» What you will do: Could you retype the entries below exactly, omitting every picture?

» Source data:
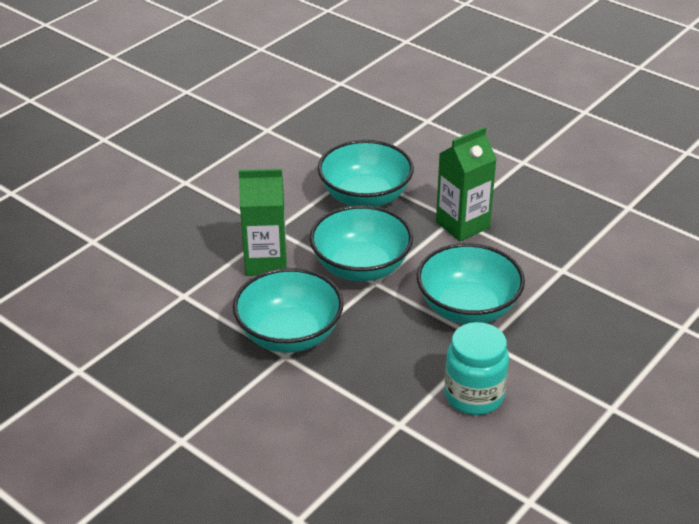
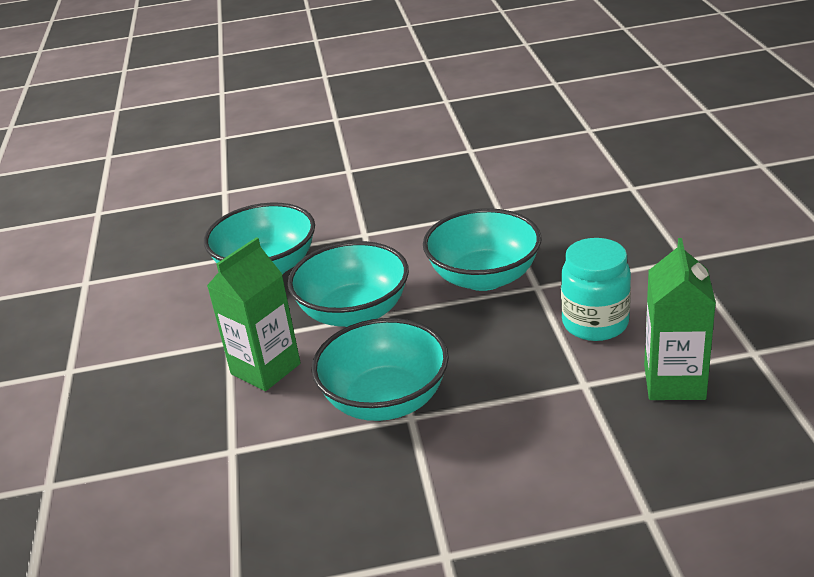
camera: 45 degrees left, 5 degrees down
green carton [436,127,497,241] -> green carton moved to [644,238,716,400]

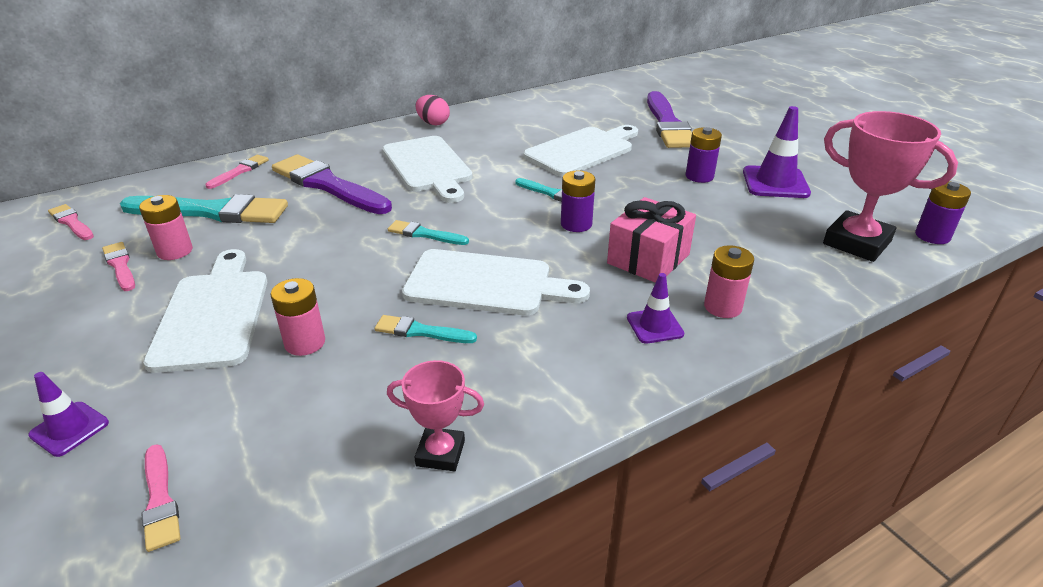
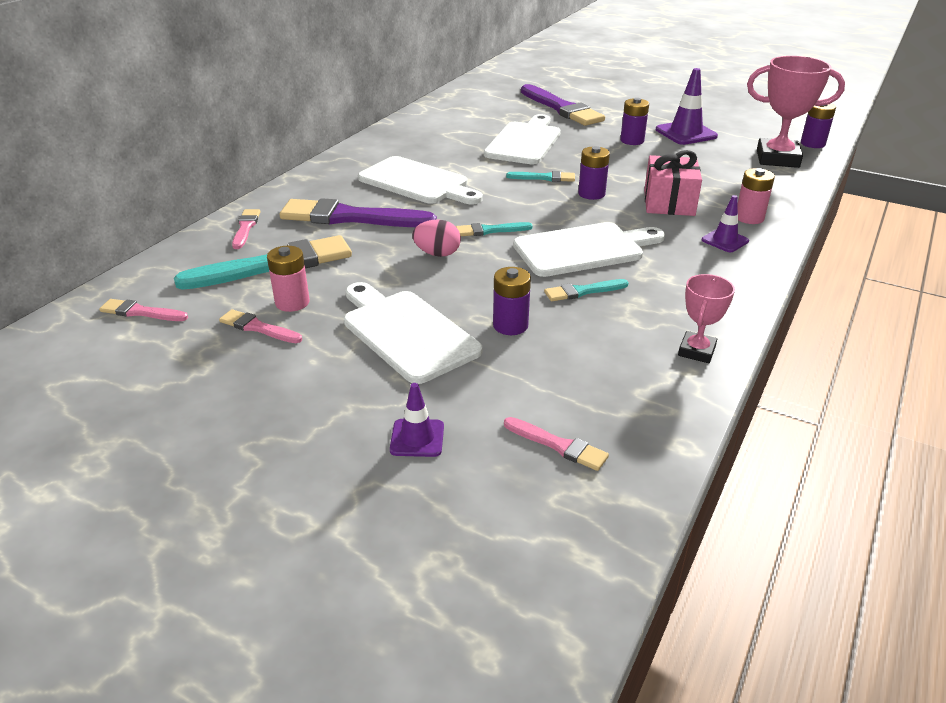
camera: 30 degrees left, 0 degrees up
pink battery [270,278,325,356] -> purple battery [493,267,531,335]
pink trophy [387,360,484,471] -> pink trophy turned 45 degrees counterclockwise [678,274,735,363]
pink egg [416,95,450,126] -> pink egg moved to [412,220,461,257]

» Answer to the exercise:
camera: 45 degrees left, 5 degrees down
green carton [436,127,497,241] -> green carton moved to [644,238,716,400]

camera: 30 degrees left, 0 degrees up
pink battery [270,278,325,356] -> purple battery [493,267,531,335]
pink trophy [387,360,484,471] -> pink trophy turned 45 degrees counterclockwise [678,274,735,363]
pink egg [416,95,450,126] -> pink egg moved to [412,220,461,257]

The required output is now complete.